### WORK INSTRUCTIONS
From the items below, repeat word for word everything from the line containing "Question: Two points" through the line containing "Positioned in front is point (274,400).", and leave the pictures out of your answer.

### DATA
=== Section Start ===

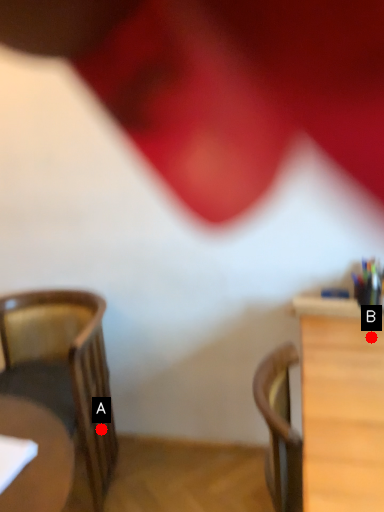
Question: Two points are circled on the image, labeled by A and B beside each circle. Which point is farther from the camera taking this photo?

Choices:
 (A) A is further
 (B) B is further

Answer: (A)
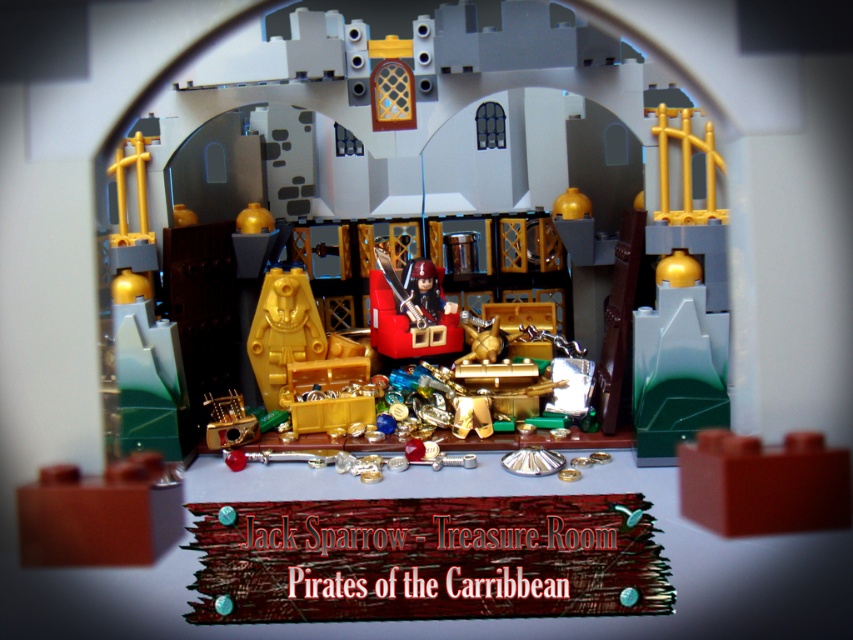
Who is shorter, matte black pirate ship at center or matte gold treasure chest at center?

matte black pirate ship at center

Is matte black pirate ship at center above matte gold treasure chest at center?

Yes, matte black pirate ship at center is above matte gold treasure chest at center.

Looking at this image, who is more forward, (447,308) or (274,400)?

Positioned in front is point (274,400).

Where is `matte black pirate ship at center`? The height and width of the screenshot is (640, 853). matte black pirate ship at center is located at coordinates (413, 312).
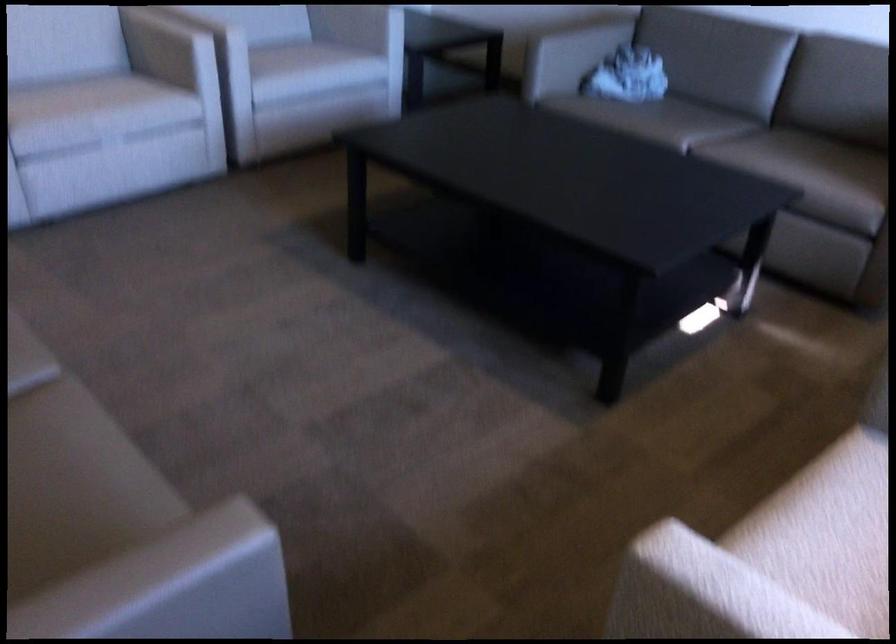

=== Section End ===
=== Section Start ===

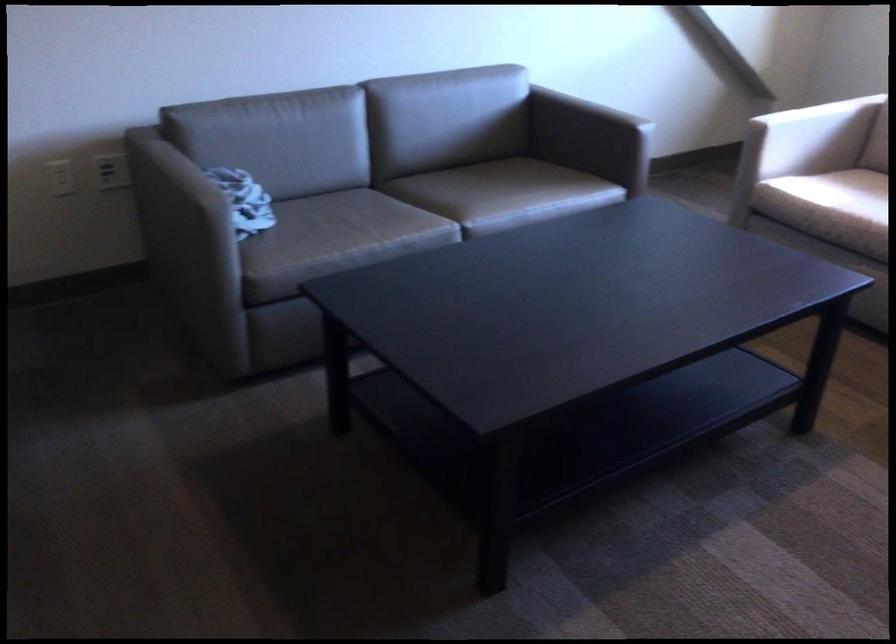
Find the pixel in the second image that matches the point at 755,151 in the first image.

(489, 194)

=== Section End ===

### ANSWER TO THE PROBLEM
Question: Two points are circled on the image, labeled by A and B beside each circle. Which point is farther from the camera taking this photo?

Choices:
 (A) A is further
 (B) B is further

Answer: (A)
Who is shorter, matte black pirate ship at center or matte gold treasure chest at center?

matte black pirate ship at center

Is matte black pirate ship at center above matte gold treasure chest at center?

Yes, matte black pirate ship at center is above matte gold treasure chest at center.

Looking at this image, who is more forward, (447,308) or (274,400)?

Positioned in front is point (274,400).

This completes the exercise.